▸ Action item: Exactly the lines from the one containing "orange triangle: (429, 302)" through the end of the records must be reproduced; leave out all pictures.

== Extracted records ==

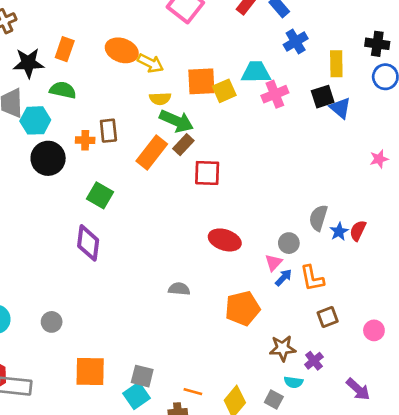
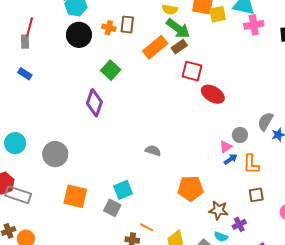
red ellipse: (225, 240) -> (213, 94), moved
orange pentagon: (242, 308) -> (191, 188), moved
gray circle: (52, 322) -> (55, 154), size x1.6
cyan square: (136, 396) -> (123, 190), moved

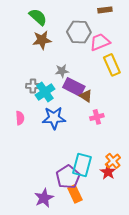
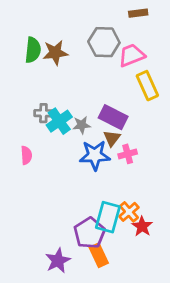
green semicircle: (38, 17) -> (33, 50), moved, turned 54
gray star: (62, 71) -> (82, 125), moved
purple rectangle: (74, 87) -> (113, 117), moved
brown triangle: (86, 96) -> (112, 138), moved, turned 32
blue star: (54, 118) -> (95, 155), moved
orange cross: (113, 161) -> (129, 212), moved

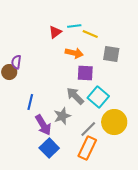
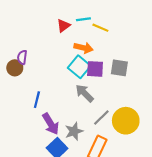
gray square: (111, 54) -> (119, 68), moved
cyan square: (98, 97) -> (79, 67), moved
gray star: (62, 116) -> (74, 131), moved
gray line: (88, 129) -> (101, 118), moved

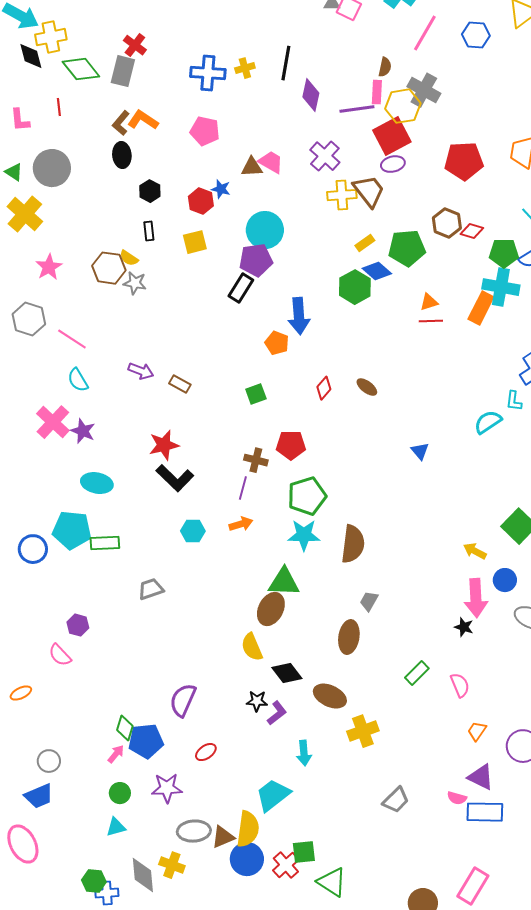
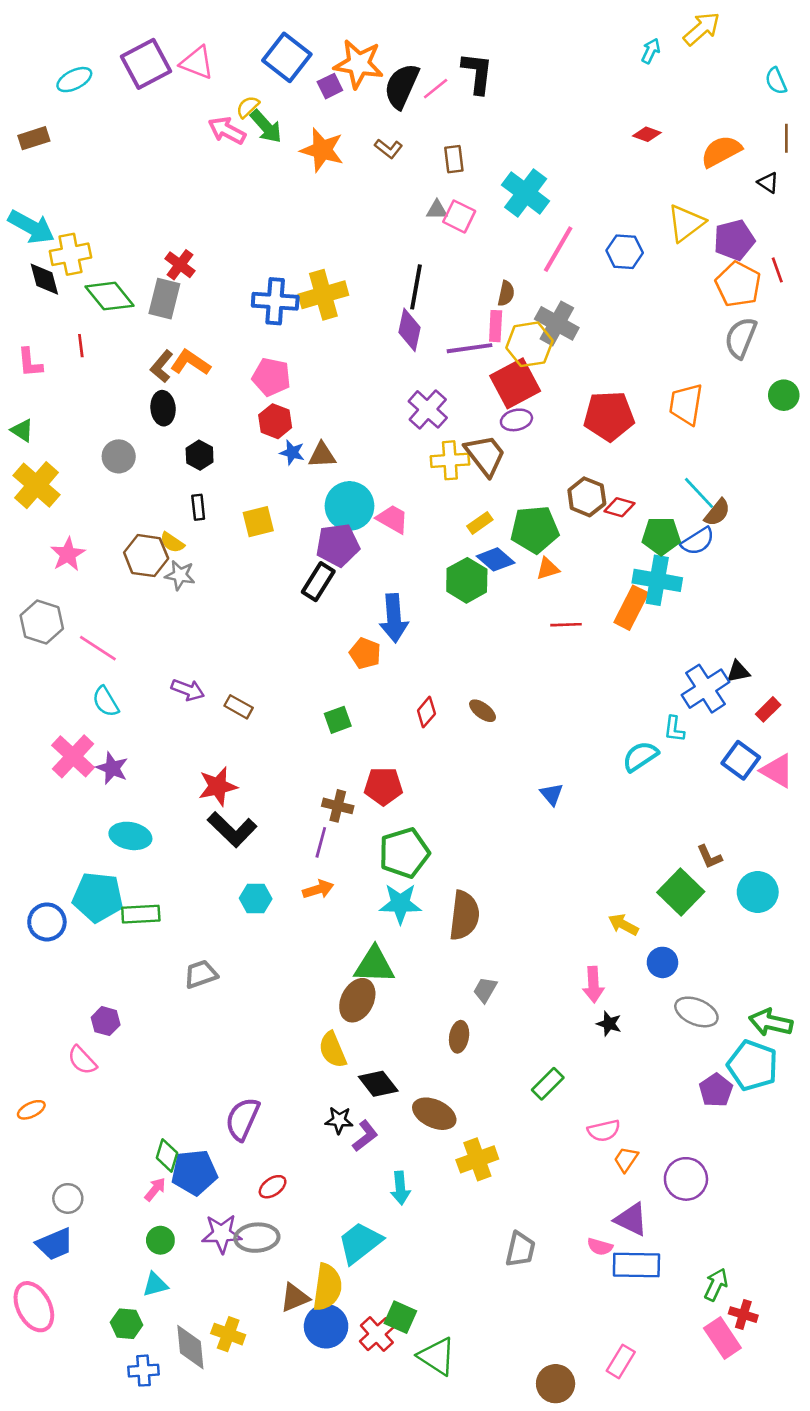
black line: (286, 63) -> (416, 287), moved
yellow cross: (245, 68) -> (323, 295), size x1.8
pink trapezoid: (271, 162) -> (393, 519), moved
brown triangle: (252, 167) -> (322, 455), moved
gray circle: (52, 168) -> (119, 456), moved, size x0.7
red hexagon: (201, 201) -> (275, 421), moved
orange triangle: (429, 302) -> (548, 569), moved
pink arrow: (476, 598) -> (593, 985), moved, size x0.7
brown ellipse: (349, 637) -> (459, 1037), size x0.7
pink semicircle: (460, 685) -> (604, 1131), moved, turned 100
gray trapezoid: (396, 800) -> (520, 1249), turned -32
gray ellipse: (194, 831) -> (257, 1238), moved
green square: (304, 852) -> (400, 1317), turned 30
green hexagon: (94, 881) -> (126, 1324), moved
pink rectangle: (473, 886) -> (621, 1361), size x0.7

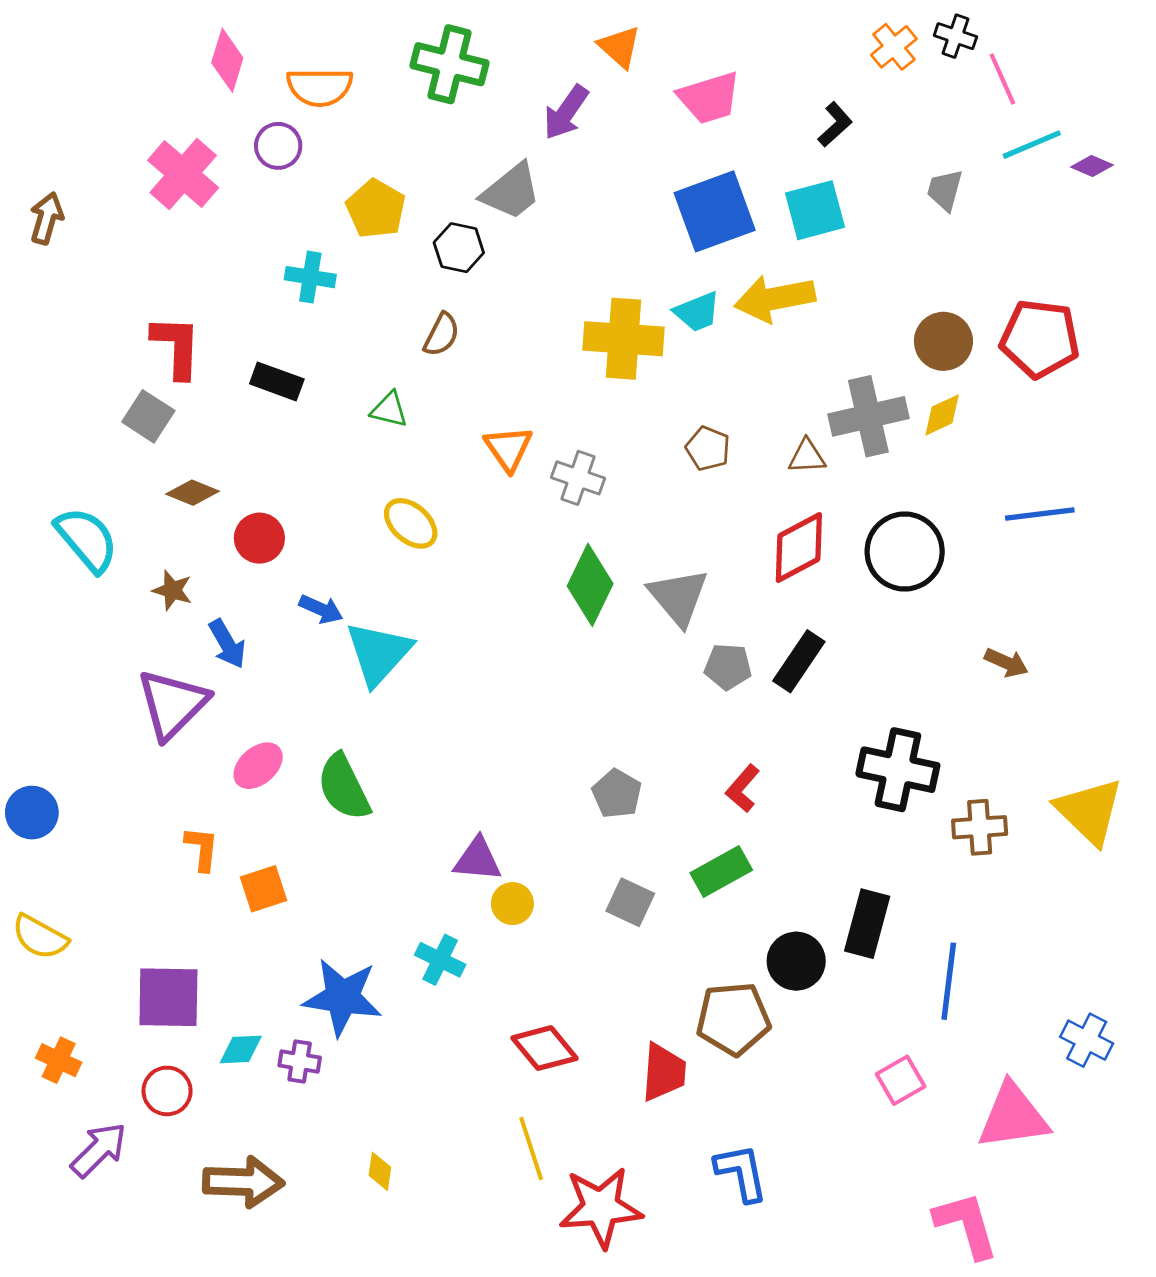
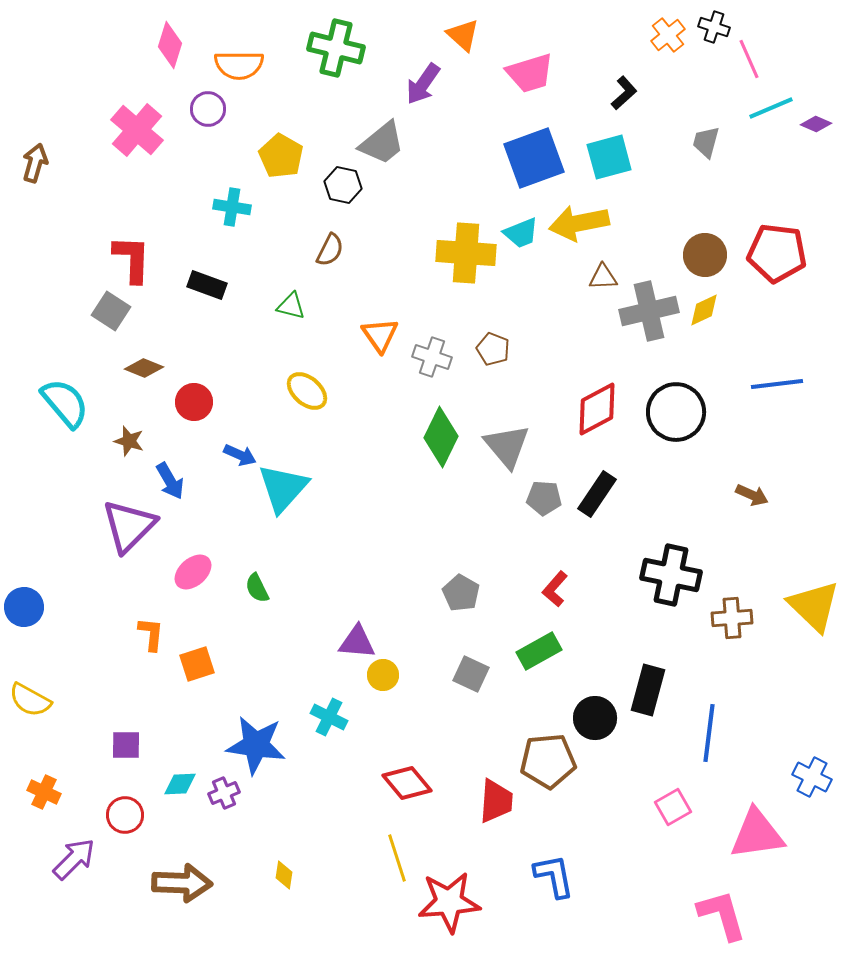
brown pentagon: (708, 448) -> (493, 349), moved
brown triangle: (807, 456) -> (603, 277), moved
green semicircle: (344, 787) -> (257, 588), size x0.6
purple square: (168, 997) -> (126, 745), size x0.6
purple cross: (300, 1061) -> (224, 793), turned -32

===

▸ Task answer:
orange triangle: (429, 302) -> (548, 569), moved
pink arrow: (476, 598) -> (593, 985), moved, size x0.7
brown ellipse: (349, 637) -> (459, 1037), size x0.7
pink semicircle: (460, 685) -> (604, 1131), moved, turned 100
gray trapezoid: (396, 800) -> (520, 1249), turned -32
gray ellipse: (194, 831) -> (257, 1238), moved
green square: (304, 852) -> (400, 1317), turned 30
green hexagon: (94, 881) -> (126, 1324), moved
pink rectangle: (473, 886) -> (621, 1361), size x0.7

brown pentagon: (708, 448) -> (493, 349), moved
brown triangle: (807, 456) -> (603, 277), moved
green semicircle: (344, 787) -> (257, 588), size x0.6
purple square: (168, 997) -> (126, 745), size x0.6
purple cross: (300, 1061) -> (224, 793), turned -32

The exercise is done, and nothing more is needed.